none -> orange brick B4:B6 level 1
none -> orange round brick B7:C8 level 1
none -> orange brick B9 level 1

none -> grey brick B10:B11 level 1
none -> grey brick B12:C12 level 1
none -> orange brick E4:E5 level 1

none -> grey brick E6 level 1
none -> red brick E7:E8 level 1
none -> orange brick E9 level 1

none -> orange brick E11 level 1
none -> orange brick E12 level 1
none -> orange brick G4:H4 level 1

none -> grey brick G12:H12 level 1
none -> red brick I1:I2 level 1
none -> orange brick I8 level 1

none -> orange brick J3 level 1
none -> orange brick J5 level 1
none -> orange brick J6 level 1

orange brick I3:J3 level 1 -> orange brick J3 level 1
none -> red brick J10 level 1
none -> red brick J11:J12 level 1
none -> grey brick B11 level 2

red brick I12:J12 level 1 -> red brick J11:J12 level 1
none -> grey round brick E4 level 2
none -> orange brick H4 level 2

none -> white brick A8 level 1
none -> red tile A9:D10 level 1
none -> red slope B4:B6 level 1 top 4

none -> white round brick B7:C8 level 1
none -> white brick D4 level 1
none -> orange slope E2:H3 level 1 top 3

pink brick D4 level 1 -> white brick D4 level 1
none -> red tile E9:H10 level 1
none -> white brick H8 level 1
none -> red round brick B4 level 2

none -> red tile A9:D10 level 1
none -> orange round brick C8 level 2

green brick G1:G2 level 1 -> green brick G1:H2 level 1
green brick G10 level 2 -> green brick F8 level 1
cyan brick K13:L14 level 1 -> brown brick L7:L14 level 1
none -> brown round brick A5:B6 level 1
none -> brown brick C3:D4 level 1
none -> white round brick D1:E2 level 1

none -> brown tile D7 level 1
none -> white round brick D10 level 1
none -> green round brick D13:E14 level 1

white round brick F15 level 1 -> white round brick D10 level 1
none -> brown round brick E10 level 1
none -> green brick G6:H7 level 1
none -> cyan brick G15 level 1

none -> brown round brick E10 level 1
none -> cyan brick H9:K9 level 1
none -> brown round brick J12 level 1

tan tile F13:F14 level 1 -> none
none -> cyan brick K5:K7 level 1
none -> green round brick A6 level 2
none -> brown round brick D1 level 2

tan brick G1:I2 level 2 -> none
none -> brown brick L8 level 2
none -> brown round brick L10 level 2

**TASK TO CARRY OUT:** Your job is to copy out every line from the records above that has the word "grey".

**ANSWER:**
none -> grey brick B10:B11 level 1
none -> grey brick B12:C12 level 1
none -> grey brick E6 level 1
none -> grey brick G12:H12 level 1
none -> grey brick B11 level 2
none -> grey round brick E4 level 2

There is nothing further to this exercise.